▶ BRIEF: For the word "purple", find each line in the entries where it occurs and copy that line.

▶ INFORMATION SUPPLIED:
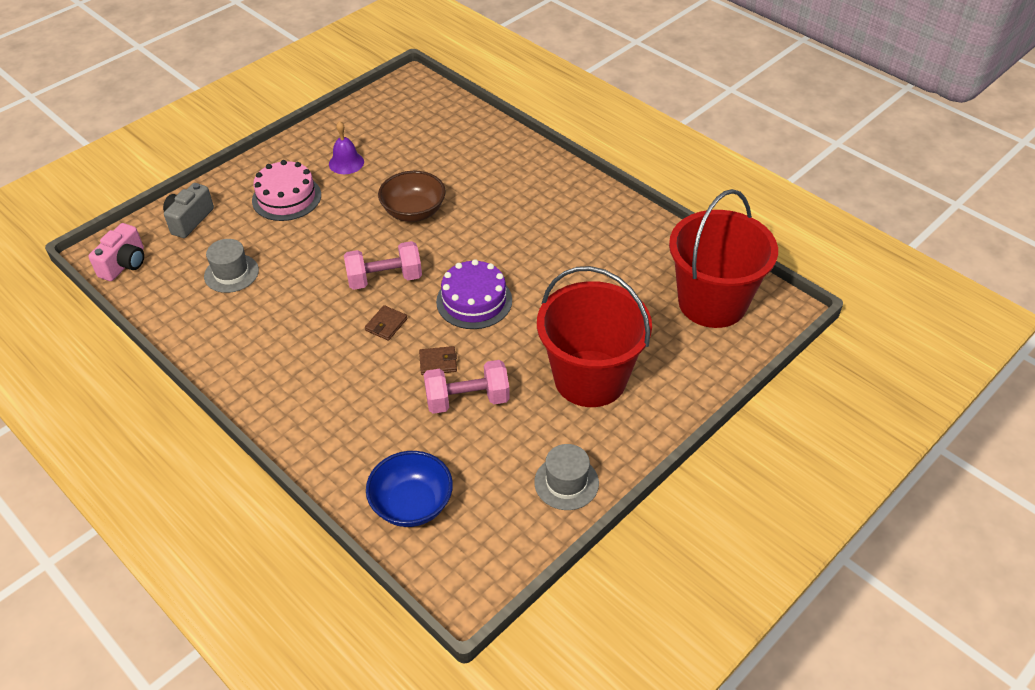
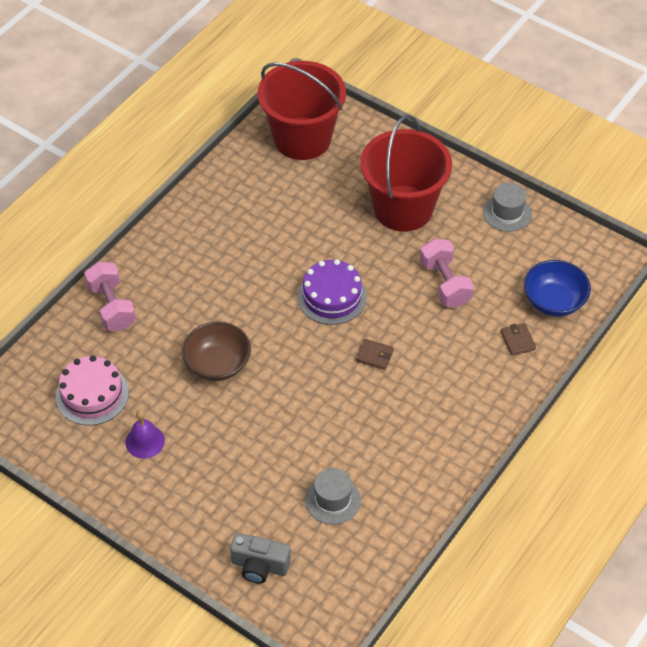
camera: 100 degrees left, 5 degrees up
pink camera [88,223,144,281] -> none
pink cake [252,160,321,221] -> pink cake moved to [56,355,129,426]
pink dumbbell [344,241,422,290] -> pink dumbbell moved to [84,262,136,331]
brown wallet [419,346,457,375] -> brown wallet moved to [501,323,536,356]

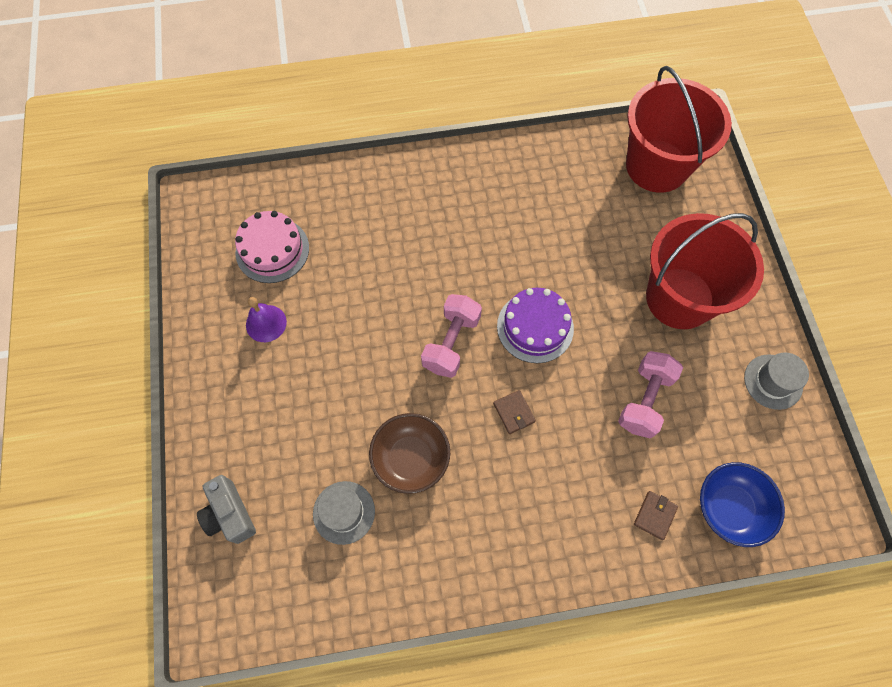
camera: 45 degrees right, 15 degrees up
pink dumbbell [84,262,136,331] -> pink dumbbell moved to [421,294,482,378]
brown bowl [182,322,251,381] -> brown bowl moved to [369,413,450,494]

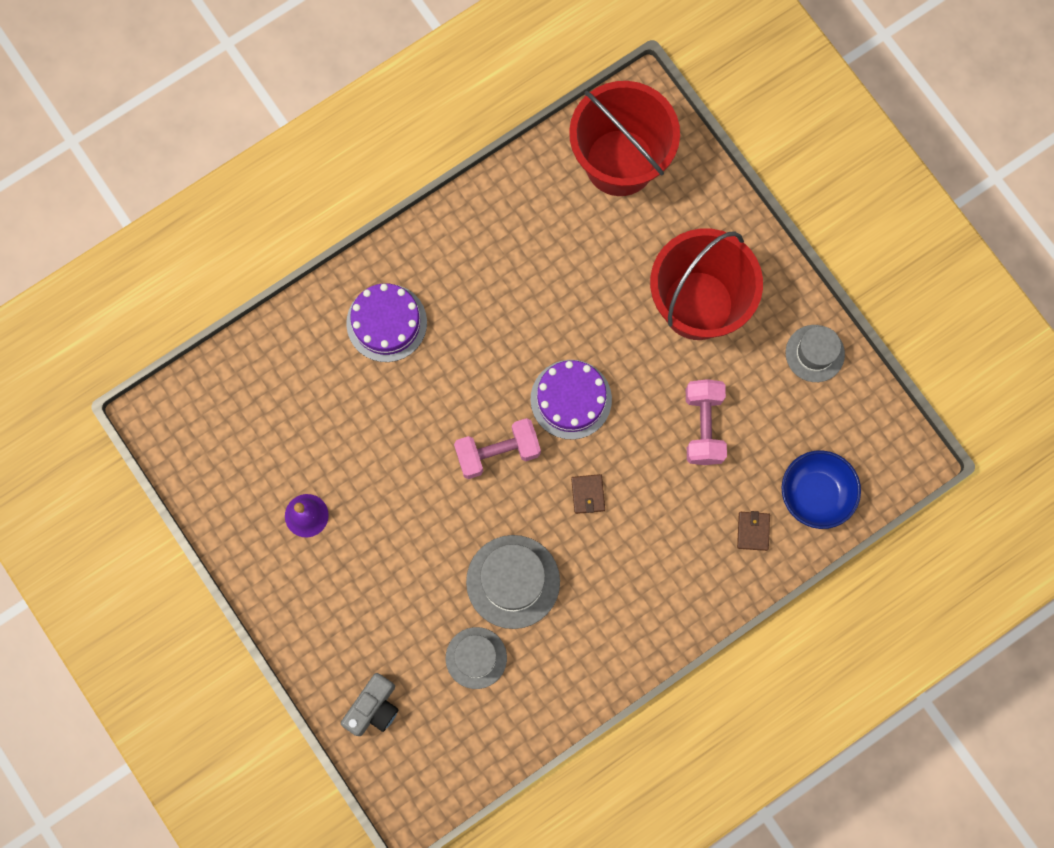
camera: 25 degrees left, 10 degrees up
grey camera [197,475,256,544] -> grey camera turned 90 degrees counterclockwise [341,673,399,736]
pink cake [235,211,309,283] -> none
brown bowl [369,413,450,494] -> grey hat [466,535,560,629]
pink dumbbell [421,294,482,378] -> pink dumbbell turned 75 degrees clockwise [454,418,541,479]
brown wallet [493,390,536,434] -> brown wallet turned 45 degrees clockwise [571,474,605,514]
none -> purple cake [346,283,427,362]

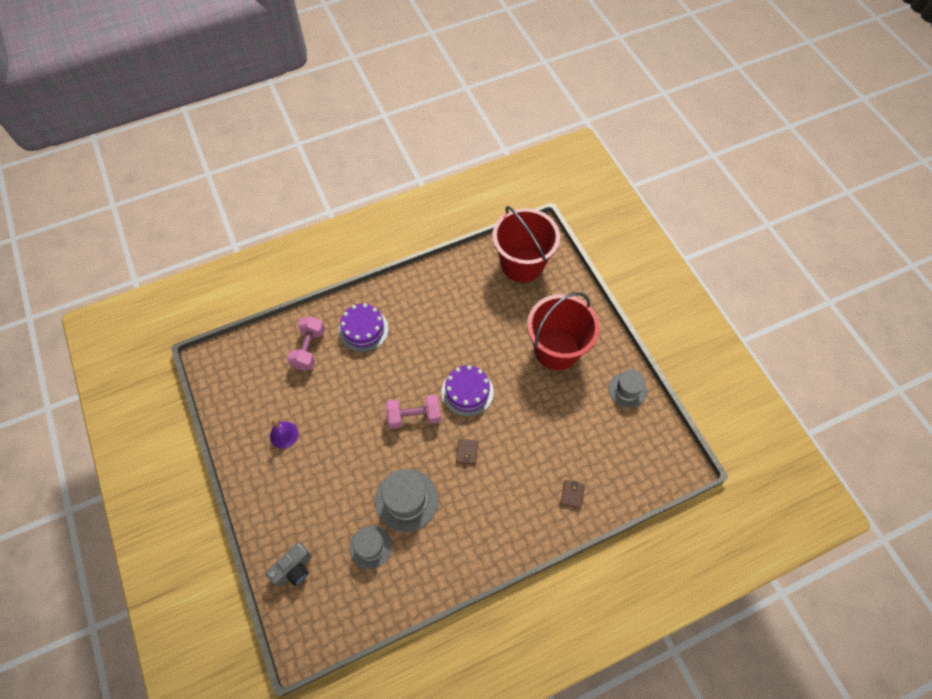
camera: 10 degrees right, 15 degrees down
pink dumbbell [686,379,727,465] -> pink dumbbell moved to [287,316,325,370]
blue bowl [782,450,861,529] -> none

==

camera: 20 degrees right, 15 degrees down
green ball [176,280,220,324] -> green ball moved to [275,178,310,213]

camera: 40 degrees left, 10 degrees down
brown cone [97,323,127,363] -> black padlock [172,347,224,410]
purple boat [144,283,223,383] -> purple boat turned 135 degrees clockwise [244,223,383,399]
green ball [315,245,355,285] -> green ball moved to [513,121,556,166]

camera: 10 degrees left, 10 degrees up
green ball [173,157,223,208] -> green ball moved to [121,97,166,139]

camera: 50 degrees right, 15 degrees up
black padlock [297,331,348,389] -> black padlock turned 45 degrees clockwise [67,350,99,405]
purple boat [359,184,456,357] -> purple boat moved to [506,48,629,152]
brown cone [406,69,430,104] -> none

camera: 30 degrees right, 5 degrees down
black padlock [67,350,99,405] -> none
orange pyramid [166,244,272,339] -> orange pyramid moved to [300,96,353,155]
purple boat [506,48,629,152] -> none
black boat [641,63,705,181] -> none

▶ ANSWER FOR THE TASK:
none -> purple cake [346,283,427,362]
purple boat [144,283,223,383] -> purple boat turned 135 degrees clockwise [244,223,383,399]
purple boat [359,184,456,357] -> purple boat moved to [506,48,629,152]
purple boat [506,48,629,152] -> none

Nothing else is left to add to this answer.